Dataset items
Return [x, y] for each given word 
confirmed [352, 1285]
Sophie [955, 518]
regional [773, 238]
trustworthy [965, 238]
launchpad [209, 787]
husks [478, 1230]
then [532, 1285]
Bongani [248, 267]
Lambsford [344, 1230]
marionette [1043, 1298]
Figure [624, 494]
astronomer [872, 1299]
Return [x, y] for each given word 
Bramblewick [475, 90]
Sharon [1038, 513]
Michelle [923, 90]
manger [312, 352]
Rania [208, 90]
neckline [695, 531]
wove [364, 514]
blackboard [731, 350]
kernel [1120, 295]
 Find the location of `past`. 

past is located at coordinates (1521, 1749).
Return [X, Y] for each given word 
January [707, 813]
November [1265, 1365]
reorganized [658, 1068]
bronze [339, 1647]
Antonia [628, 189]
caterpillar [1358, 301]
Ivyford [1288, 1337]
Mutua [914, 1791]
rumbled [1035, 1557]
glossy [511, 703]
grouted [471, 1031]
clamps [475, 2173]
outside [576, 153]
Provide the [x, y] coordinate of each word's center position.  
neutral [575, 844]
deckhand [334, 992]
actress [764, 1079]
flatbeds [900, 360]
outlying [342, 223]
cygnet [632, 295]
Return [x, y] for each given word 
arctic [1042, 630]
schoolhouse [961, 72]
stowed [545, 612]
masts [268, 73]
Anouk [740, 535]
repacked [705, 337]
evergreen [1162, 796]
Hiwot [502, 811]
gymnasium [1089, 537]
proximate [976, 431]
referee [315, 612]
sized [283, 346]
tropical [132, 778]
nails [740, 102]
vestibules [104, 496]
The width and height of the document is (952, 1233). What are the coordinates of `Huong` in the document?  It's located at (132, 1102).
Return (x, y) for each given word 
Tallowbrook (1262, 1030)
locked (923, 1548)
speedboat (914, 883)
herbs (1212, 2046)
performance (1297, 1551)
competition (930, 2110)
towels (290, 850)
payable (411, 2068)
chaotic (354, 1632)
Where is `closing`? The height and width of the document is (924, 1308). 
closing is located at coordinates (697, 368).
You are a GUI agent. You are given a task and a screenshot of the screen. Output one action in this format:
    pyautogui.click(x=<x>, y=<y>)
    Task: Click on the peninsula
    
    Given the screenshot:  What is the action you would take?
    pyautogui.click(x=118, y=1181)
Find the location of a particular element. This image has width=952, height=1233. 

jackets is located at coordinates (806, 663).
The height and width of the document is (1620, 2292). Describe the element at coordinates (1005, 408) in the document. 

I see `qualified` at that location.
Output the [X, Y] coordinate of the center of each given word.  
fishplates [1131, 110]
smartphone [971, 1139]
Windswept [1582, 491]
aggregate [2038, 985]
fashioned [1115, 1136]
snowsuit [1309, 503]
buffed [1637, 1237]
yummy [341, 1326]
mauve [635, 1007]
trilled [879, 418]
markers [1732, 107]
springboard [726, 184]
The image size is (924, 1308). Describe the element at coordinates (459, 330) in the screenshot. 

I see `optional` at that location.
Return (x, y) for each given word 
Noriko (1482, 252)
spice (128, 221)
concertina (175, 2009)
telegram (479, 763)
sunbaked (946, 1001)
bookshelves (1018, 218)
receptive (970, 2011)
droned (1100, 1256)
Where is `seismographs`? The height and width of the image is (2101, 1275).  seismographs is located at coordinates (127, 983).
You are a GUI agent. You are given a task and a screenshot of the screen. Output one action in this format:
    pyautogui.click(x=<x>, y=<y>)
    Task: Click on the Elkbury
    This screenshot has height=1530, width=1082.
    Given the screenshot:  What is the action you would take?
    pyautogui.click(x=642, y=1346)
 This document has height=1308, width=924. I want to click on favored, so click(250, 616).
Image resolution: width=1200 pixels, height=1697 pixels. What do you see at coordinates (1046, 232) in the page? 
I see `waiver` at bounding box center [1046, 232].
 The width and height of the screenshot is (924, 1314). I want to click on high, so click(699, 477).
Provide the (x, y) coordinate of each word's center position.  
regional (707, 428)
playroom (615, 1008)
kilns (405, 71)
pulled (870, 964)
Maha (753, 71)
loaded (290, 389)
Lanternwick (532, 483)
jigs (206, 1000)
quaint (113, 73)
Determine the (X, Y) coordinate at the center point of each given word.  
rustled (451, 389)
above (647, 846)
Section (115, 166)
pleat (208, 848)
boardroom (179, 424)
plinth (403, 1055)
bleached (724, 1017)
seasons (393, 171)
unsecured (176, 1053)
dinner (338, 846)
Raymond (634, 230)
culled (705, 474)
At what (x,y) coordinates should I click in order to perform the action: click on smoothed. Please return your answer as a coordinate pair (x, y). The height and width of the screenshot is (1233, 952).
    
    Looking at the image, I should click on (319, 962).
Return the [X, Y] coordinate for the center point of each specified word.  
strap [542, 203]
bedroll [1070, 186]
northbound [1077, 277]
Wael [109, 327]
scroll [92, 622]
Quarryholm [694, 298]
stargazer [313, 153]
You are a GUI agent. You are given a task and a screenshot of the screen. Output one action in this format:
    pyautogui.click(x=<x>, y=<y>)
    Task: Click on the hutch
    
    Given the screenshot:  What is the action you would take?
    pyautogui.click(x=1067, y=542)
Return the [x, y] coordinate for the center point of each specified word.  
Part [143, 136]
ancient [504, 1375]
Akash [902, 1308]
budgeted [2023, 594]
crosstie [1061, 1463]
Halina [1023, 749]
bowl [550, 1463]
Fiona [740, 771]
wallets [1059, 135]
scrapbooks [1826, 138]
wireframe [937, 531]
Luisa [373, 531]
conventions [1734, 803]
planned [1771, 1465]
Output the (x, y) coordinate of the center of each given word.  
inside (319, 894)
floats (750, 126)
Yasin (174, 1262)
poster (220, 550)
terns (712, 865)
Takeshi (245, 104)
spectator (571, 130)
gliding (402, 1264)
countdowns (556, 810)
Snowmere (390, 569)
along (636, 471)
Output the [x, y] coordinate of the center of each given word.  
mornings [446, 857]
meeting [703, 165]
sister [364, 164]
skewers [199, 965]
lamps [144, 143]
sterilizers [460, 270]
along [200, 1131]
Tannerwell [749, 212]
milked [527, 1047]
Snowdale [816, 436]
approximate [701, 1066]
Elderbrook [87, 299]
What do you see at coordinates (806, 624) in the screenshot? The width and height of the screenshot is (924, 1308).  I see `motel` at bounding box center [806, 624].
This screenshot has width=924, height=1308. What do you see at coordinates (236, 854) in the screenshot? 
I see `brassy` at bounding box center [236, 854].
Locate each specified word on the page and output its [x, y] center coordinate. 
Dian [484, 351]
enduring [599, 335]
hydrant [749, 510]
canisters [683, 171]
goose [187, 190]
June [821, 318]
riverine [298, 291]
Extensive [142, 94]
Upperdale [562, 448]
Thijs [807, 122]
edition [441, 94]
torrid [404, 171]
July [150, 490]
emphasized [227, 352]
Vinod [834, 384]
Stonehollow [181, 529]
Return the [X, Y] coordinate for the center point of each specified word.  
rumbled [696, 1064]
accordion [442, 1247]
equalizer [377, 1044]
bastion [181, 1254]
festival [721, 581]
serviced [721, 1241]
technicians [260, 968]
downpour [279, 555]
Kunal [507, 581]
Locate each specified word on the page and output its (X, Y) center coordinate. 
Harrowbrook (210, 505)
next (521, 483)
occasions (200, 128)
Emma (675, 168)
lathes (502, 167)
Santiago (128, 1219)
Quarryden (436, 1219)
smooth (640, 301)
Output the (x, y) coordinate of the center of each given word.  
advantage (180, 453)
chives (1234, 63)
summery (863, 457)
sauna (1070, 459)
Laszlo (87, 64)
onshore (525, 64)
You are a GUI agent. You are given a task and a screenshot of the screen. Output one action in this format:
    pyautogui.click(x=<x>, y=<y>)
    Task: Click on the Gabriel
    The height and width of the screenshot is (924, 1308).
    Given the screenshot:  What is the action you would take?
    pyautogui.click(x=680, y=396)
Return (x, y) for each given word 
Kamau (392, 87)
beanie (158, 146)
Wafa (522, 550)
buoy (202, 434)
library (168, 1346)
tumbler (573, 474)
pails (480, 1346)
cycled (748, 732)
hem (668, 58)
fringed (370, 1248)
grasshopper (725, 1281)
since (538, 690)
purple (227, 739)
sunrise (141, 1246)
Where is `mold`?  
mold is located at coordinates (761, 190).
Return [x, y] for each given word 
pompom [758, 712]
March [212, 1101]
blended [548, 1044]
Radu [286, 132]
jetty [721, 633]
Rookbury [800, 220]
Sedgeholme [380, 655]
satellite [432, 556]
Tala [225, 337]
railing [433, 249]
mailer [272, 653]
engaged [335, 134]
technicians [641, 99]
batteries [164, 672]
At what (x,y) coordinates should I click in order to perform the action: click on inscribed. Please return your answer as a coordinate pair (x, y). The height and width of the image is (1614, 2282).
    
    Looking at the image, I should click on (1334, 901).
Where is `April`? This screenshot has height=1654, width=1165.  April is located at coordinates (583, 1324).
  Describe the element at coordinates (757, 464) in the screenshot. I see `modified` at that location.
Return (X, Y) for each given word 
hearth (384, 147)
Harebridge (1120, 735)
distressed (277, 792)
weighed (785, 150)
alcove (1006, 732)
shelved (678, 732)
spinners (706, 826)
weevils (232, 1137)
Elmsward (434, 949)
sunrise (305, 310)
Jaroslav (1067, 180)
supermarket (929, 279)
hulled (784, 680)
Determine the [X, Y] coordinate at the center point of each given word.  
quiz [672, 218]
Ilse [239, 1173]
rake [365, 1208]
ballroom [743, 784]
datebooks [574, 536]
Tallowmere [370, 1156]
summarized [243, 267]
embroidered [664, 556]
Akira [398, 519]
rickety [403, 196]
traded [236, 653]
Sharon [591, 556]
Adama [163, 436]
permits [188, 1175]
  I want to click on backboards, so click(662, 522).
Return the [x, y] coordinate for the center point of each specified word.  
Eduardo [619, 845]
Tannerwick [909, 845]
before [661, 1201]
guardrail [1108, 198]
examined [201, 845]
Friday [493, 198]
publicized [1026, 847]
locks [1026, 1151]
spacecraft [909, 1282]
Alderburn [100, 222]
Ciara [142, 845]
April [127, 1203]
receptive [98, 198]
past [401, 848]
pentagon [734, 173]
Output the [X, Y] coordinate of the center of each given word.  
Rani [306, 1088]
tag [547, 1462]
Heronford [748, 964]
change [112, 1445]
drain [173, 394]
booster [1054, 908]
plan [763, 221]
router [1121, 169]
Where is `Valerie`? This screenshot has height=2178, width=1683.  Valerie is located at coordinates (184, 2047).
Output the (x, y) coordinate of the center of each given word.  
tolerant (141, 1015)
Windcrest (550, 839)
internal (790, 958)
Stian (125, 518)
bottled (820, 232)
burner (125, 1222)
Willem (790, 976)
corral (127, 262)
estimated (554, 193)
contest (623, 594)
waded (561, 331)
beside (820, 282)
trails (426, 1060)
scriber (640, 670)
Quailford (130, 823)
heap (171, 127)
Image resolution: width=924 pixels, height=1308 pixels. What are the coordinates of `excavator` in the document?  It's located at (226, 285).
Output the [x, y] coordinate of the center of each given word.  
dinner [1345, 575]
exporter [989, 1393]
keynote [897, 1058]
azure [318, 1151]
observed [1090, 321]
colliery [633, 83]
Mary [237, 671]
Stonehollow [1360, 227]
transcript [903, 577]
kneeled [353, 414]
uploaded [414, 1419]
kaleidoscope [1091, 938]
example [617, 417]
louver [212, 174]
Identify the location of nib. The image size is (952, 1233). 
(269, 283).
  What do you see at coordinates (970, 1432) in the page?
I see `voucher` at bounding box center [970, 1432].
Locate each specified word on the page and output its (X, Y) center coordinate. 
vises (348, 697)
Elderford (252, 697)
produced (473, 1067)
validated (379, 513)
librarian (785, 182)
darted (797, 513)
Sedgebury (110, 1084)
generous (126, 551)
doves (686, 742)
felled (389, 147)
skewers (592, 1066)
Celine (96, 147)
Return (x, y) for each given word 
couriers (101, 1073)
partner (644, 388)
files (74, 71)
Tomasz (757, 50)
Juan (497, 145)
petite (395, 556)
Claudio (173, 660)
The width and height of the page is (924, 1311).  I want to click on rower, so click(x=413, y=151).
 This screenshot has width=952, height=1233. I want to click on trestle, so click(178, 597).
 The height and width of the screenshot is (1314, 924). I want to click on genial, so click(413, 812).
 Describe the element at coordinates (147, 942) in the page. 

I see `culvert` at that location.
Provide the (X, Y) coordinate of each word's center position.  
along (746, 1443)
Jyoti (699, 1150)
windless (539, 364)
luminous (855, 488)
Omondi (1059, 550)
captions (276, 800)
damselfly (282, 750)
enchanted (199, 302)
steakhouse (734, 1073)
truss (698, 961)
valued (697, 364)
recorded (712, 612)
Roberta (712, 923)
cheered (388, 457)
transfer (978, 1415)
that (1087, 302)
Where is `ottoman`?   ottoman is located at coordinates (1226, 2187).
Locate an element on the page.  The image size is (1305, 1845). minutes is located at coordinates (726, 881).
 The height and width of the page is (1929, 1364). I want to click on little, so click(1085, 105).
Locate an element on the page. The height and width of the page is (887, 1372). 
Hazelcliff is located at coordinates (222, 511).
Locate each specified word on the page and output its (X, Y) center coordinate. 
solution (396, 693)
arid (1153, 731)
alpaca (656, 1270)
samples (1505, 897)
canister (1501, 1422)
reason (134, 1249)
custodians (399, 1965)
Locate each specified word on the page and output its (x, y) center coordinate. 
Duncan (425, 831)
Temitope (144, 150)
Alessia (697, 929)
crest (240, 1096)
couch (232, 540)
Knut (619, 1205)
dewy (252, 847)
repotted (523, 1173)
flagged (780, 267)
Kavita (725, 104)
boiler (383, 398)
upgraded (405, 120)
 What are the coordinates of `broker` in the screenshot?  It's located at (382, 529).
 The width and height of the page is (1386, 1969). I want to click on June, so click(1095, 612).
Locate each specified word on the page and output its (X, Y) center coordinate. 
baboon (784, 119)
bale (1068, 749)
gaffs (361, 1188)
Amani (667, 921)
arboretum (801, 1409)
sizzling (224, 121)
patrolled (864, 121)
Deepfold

● Task instructions
Format part of the listing above as a Markdown table with the columns "Row" and "Line", beginning at the line that contains "floats (750, 126)" and stopping after the line that contains "Dian [484, 351]". Leave out any blank lines.

● Response for this exercise
| Row | Line |
|---|---|
| 1 | floats (750, 126) |
| 2 | Yasin (174, 1262) |
| 3 | poster (220, 550) |
| 4 | terns (712, 865) |
| 5 | Takeshi (245, 104) |
| 6 | spectator (571, 130) |
| 7 | gliding (402, 1264) |
| 8 | countdowns (556, 810) |
| 9 | Snowmere (390, 569) |
| 10 | along (636, 471) |
| 11 | Output the [x, y] coordinate of the center of each given word.   |
| 12 | mornings [446, 857] |
| 13 | meeting [703, 165] |
| 14 | sister [364, 164] |
| 15 | skewers [199, 965] |
| 16 | lamps [144, 143] |
| 17 | sterilizers [460, 270] |
| 18 | along [200, 1131] |
| 19 | Tannerwell [749, 212] |
| 20 | milked [527, 1047] |
| 21 | Snowdale [816, 436] |
| 22 | approximate [701, 1066] |
| 23 | Elderbrook [87, 299] |
| 24 | What do you see at coordinates (806, 624) in the screenshot? The width and height of the screenshot is (924, 1308).  I see `motel` at bounding box center [806, 624]. |
| 25 | This screenshot has width=924, height=1308. What do you see at coordinates (236, 854) in the screenshot?  |
| 26 | I see `brassy` at bounding box center [236, 854]. |
| 27 | Locate each specified word on the page and output its [x, y] center coordinate.  |
| 28 | Dian [484, 351] |